Convert the records from the line with "Answer: (C)" up to and including the line with "Question: Which of these" into a Markdown table with the columns Row and Entry, numbering each line in Row and dropping blank lines.

DATA RECORDS
=== Begin Enclosure ===

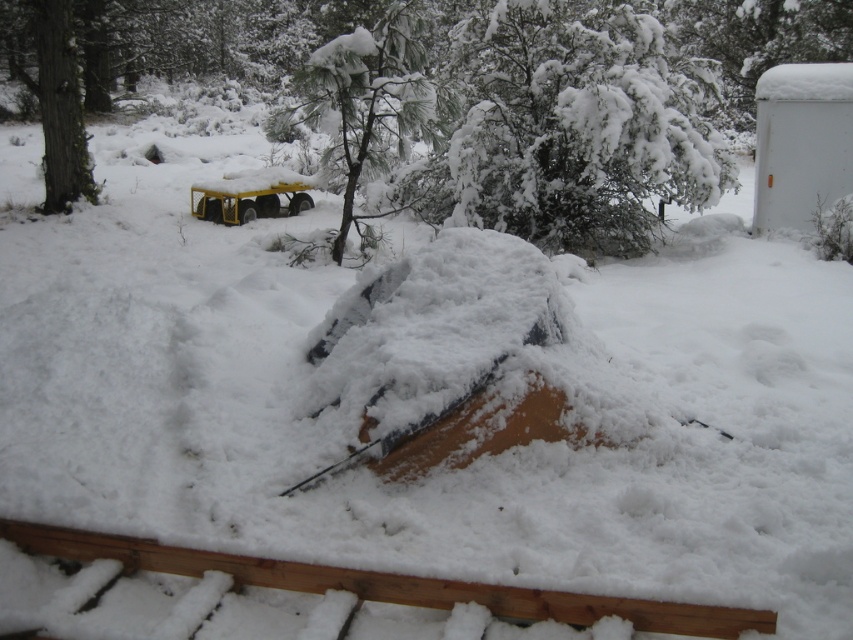
Can you confirm if white fluffy tree at upper center is smaller than smooth bark tree at upper left?

Yes.

Is point (494, 104) behind point (26, 13)?

No, (494, 104) is in front of (26, 13).

Locate an element on the screen. white fluffy tree at upper center is located at coordinates (579, 124).

Does snow-covered pine tree at center come in front of smooth bark tree at upper left?

Yes, snow-covered pine tree at center is in front of smooth bark tree at upper left.

Which of these two, snow-covered pine tree at center or smooth bark tree at upper left, stands taller?

smooth bark tree at upper left

Which is behind, point (335, 61) or point (57, 186)?

The point (57, 186) is more distant.

Identify the location of snow-covered pine tree at center. The image size is (853, 640). (367, 102).

From the picture: Who is shorter, white fluffy tree at upper center or snow-covered pine tree at center?

Standing shorter between the two is snow-covered pine tree at center.

Is white fluffy tree at upper center bigger than snow-covered pine tree at center?

Yes, white fluffy tree at upper center is bigger than snow-covered pine tree at center.

Who is more forward, [512,42] or [413,35]?

Point [413,35] is more forward.

What are the coordinates of `white fluffy tree at upper center` in the screenshot? It's located at (579, 124).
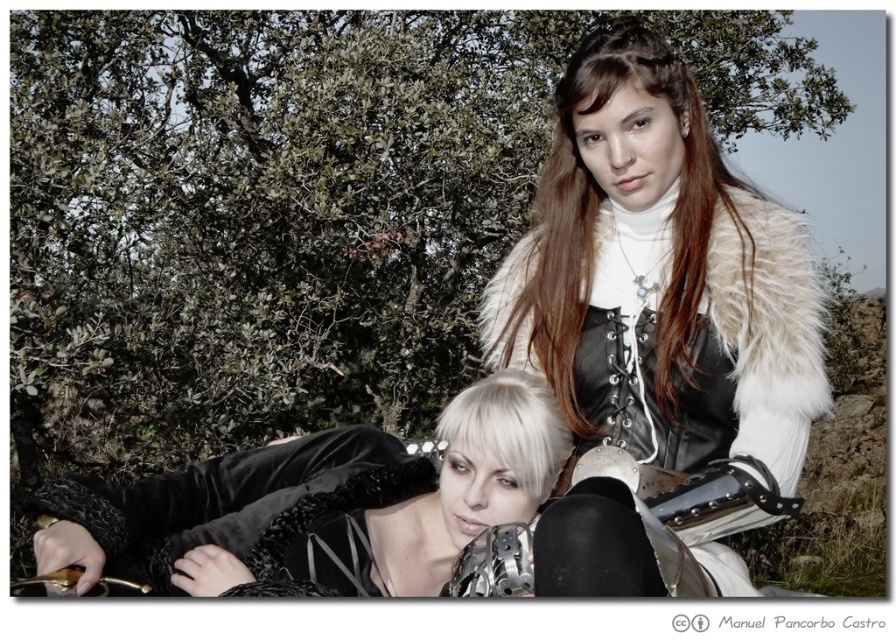
Who is taller, fur-lined leather vest at upper right or velvet black dress at lower left?

fur-lined leather vest at upper right

Based on the photo, which is above, fur-lined leather vest at upper right or velvet black dress at lower left?

fur-lined leather vest at upper right is above.

The height and width of the screenshot is (640, 896). Describe the element at coordinates (661, 280) in the screenshot. I see `fur-lined leather vest at upper right` at that location.

Locate an element on the screen. This screenshot has width=896, height=640. fur-lined leather vest at upper right is located at coordinates (661, 280).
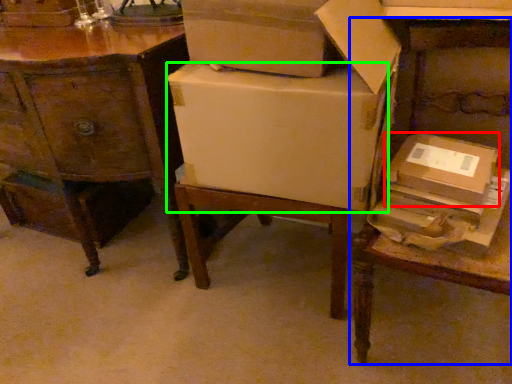
Question: Which is farther away from cardboard box (highlighted by a red box)? table (highlighted by a blue box) or cardboard box (highlighted by a green box)?

Choices:
 (A) table
 (B) cardboard box

Answer: (B)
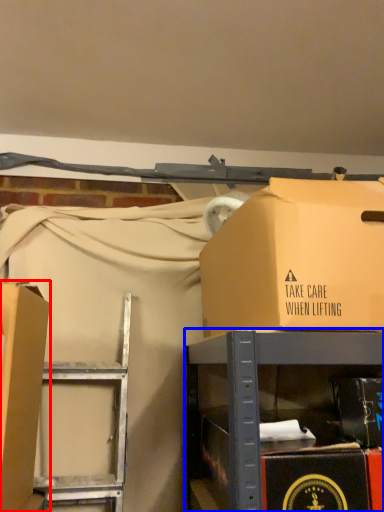
Question: Which object is closer to the camera taking this photo, box (highlighted by a red box) or furniture (highlighted by a blue box)?

Choices:
 (A) box
 (B) furniture

Answer: (B)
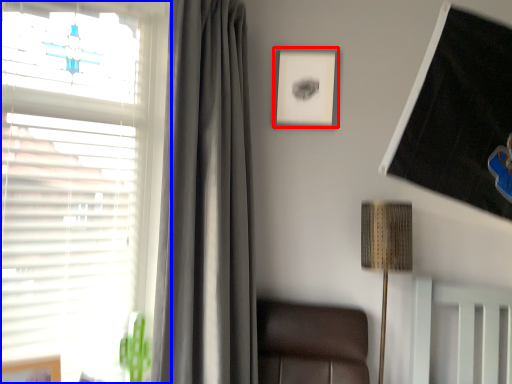
Question: Among these objects, which one is nearest to the camera, picture frame (highlighted by a red box) or window (highlighted by a blue box)?

Choices:
 (A) picture frame
 (B) window

Answer: (B)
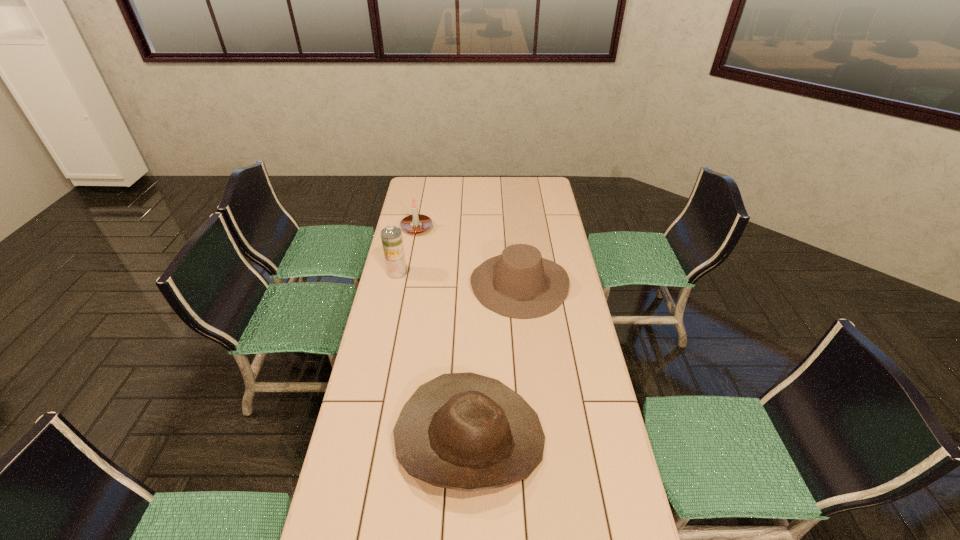
Find the location of a particular element. This screenshot has width=960, height=540. free space between the candle and the nearest object is located at coordinates (444, 333).

The height and width of the screenshot is (540, 960). I want to click on vacant region between the farther cowboy hat and the farthest object, so click(x=468, y=255).

This screenshot has height=540, width=960. I want to click on unoccupied position between the nearest object and the farther cowboy hat, so click(x=494, y=361).

At what (x,y) coordinates should I click in order to perform the action: click on free spot between the candle and the aerosol can. Please return your answer as a coordinate pair (x, y). The width and height of the screenshot is (960, 540). Looking at the image, I should click on (407, 250).

Locate an element on the screen. The image size is (960, 540). free point between the nearer cowboy hat and the farthest object is located at coordinates (444, 333).

At what (x,y) coordinates should I click in order to perform the action: click on free space between the farthest object and the farther cowboy hat. Please return your answer as a coordinate pair (x, y). This screenshot has height=540, width=960. Looking at the image, I should click on point(468,255).

Identify the location of vacant region between the farther cowboy hat and the tallest object. (458, 278).

Where is `object that is the third nearest to the tallest object`? Image resolution: width=960 pixels, height=540 pixels. object that is the third nearest to the tallest object is located at coordinates (464, 431).

Identify which object is located as the second nearest to the tallest object. Please provide its 2D coordinates. Your answer should be formatted as a tuple, i.e. [(x, y)], where the tuple contains the x and y coordinates of a point satisfying the conditions above.

[(519, 283)]

Locate an element on the screen. The width and height of the screenshot is (960, 540). vacant point that satisfies the following two spatial constraints: 1. on the back side of the candle; 2. on the left side of the aerosol can is located at coordinates (407, 228).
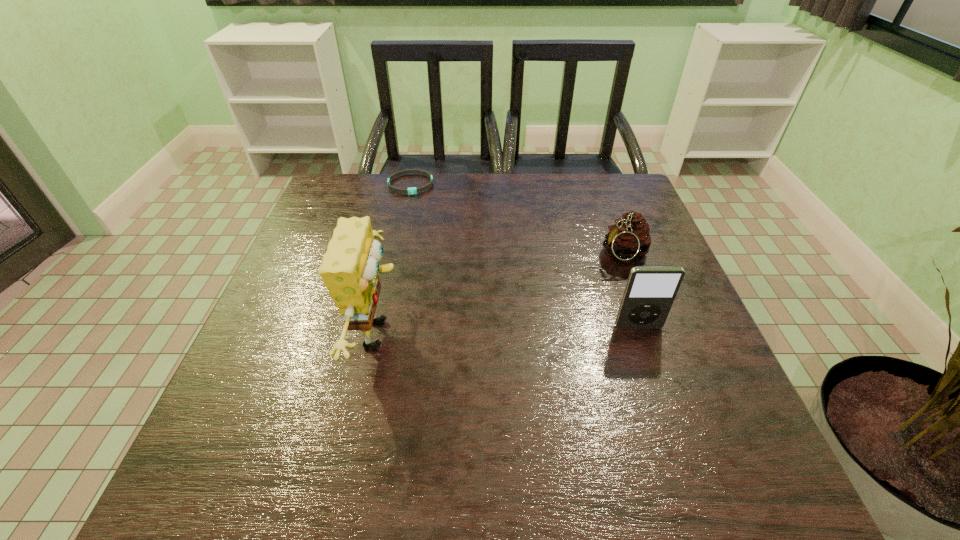
Where is `free space between the farthest object and the pinecone`? free space between the farthest object and the pinecone is located at coordinates (517, 220).

Locate an element on the screen. The height and width of the screenshot is (540, 960). empty location between the pinecone and the sponge is located at coordinates (502, 294).

Where is `vacant area that lies between the tallest object and the wristband`? Image resolution: width=960 pixels, height=540 pixels. vacant area that lies between the tallest object and the wristband is located at coordinates (x=396, y=259).

Point out which object is positioned as the third nearest to the iPod. Please provide its 2D coordinates. Your answer should be formatted as a tuple, i.e. [(x, y)], where the tuple contains the x and y coordinates of a point satisfying the conditions above.

[(413, 190)]

This screenshot has height=540, width=960. Identify the location of object that is the closest to the pinecone. (649, 294).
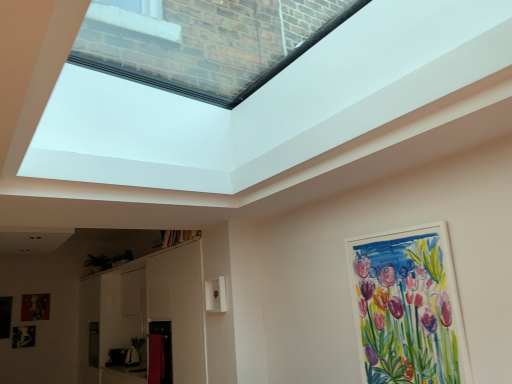
Question: Based on their sizes in the image, would you say white matte picture frame at upper right, marked as the third picture frame in a left-to-right arrangement, is bigger or smaller than black matte picture frame at lower left, which is counted as the 1th picture frame, starting from the bottom?

Choices:
 (A) big
 (B) small

Answer: (A)

Question: Do you think white matte picture frame at upper right, marked as the third picture frame in a bottom-to-top arrangement, is within black matte picture frame at lower left, placed as the second picture frame when sorted from back to front, or outside of it?

Choices:
 (A) inside
 (B) outside

Answer: (B)

Question: Estimate the real-world distances between objects in this image. Which object is closer to the black matte picture frame at lower left, placed as the second picture frame when sorted from back to front?

Choices:
 (A) white matte picture frame at upper right, marked as the third picture frame in a bottom-to-top arrangement
 (B) transparent glass skylight at upper center
 (C) matte wooden picture frame at lower left, which appears as the 2th picture frame when viewed from the right

Answer: (C)

Question: Which of these objects is positioned farthest from the matte wooden picture frame at lower left, which appears as the 2th picture frame when viewed from the right?

Choices:
 (A) white matte picture frame at upper right, which appears as the 1th picture frame when viewed from the right
 (B) black matte picture frame at lower left, placed as the second picture frame when sorted from back to front
 (C) transparent glass skylight at upper center

Answer: (A)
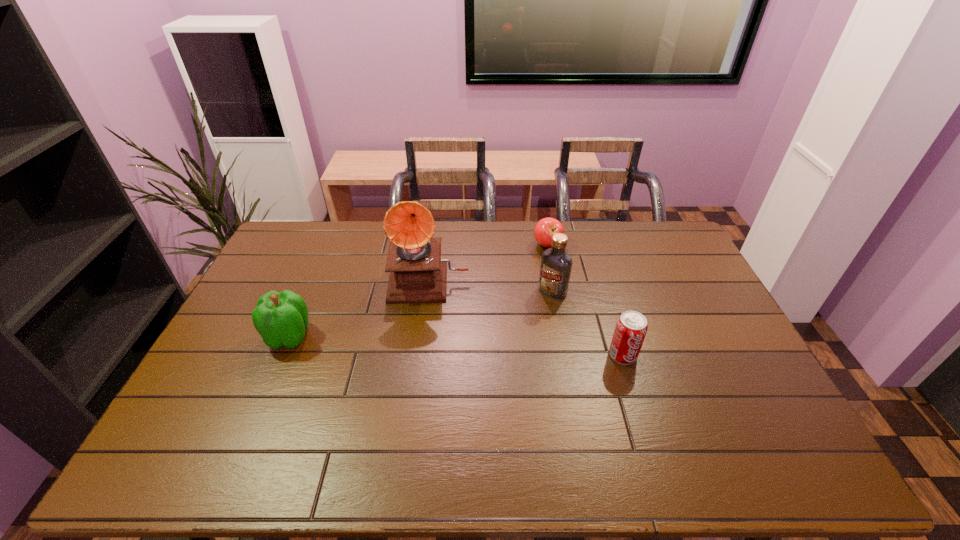
Locate an element on the screen. free spot between the second shortest object and the leftmost object is located at coordinates (456, 346).

Find the location of a particular element. The height and width of the screenshot is (540, 960). free space between the second object from left to right and the leftmost object is located at coordinates (359, 308).

The width and height of the screenshot is (960, 540). Identify the location of free space between the fourth shortest object and the leftmost object. (421, 314).

Locate an element on the screen. empty space between the tallest object and the farthest object is located at coordinates (489, 262).

Locate an element on the screen. Image resolution: width=960 pixels, height=540 pixels. vacant space that's between the tallest object and the leftmost object is located at coordinates (359, 308).

You are a GUI agent. You are given a task and a screenshot of the screen. Output one action in this format:
    pyautogui.click(x=<x>, y=<y>)
    Task: Click on the object that is the third closest one to the apple
    
    Given the screenshot: What is the action you would take?
    pyautogui.click(x=631, y=327)

Image resolution: width=960 pixels, height=540 pixels. Identify the location of object that is the fourth closest to the fourth object from right to left. (631, 327).

Identify the location of vacant area that satisfies the following two spatial constraints: 1. on the front side of the fourth tallest object; 2. on the right side of the vodka. This screenshot has width=960, height=540. (564, 355).

At what (x,y) coordinates should I click in order to perform the action: click on vacant area that satisfies the following two spatial constraints: 1. on the back side of the fourth object from right to left; 2. on the left side of the leftmost object. Please return your answer as a coordinate pair (x, y). Image resolution: width=960 pixels, height=540 pixels. Looking at the image, I should click on (314, 279).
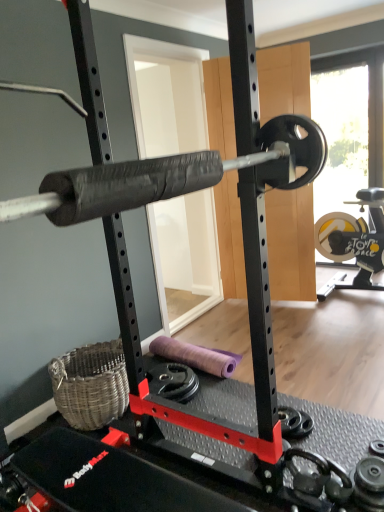
Where is `vacant space in front of black rubber dumbbell at lower right`? The image size is (384, 512). vacant space in front of black rubber dumbbell at lower right is located at coordinates (322, 448).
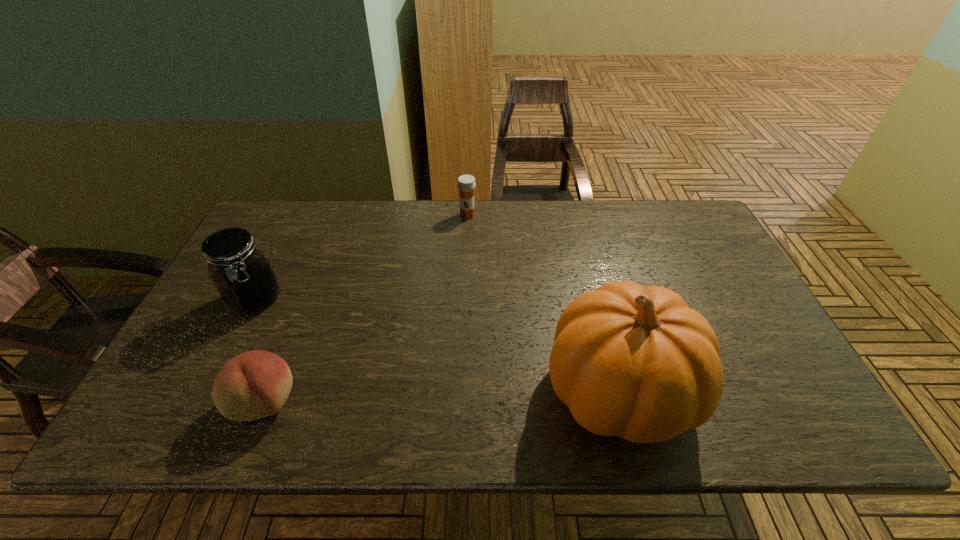
Locate an element on the screen. free space on the desktop that is between the peach and the rightmost object and is positioned on the label side of the second object from right to left is located at coordinates (403, 397).

The height and width of the screenshot is (540, 960). Find the location of `free space on the desktop that is between the peach and the pumpkin and is positioned on the lid of the third shortest object`. free space on the desktop that is between the peach and the pumpkin and is positioned on the lid of the third shortest object is located at coordinates (423, 397).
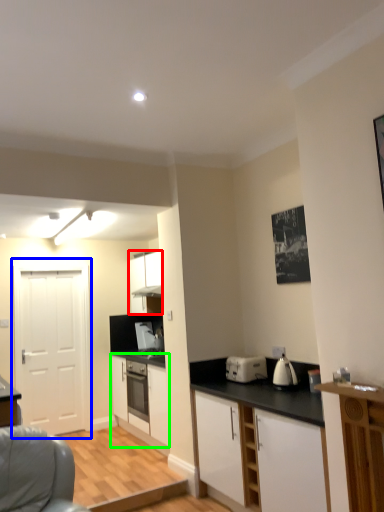
Question: Estimate the real-world distances between objects in this image. Which object is farther from cabinetry (highlighted by a red box), door (highlighted by a blue box) or cabinetry (highlighted by a green box)?

Choices:
 (A) door
 (B) cabinetry

Answer: (A)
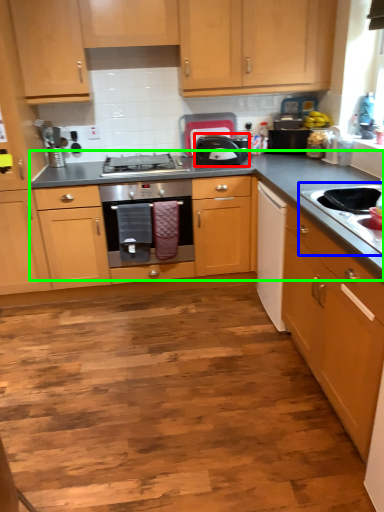
Question: Estimate the real-world distances between objects in this image. Which object is closer to kitchen appliance (highlighted by a red box), sink (highlighted by a blue box) or countertop (highlighted by a green box)?

Choices:
 (A) sink
 (B) countertop

Answer: (B)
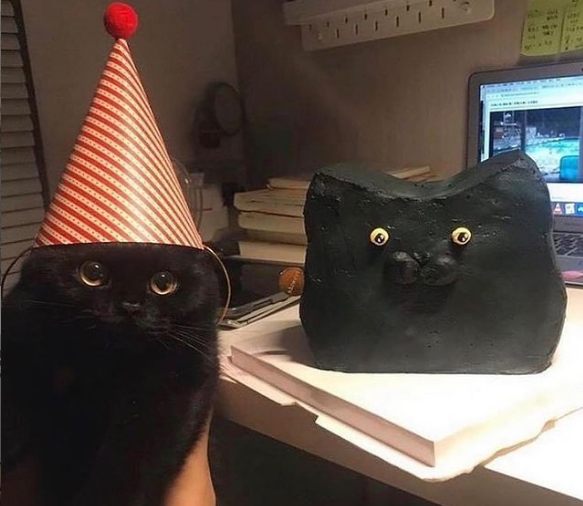
What are the coordinates of `laptop screen` in the screenshot? It's located at [x=551, y=102].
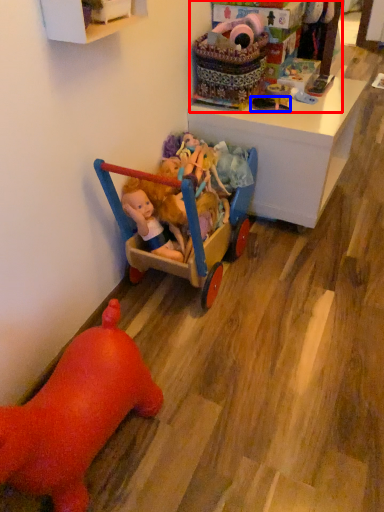
Question: Which of the following is the farthest to the observer, toyshop (highlighted by a red box) or toy (highlighted by a blue box)?

Choices:
 (A) toyshop
 (B) toy

Answer: (B)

=== End Enclosure ===

EXERCISE ANSWER
| Row | Entry |
|---|---|
| 1 | Answer: (C) |
| 2 | Question: Which of these objects is positioned farthest from the matte wooden picture frame at lower left, which appears as the 2th picture frame when viewed from the right? |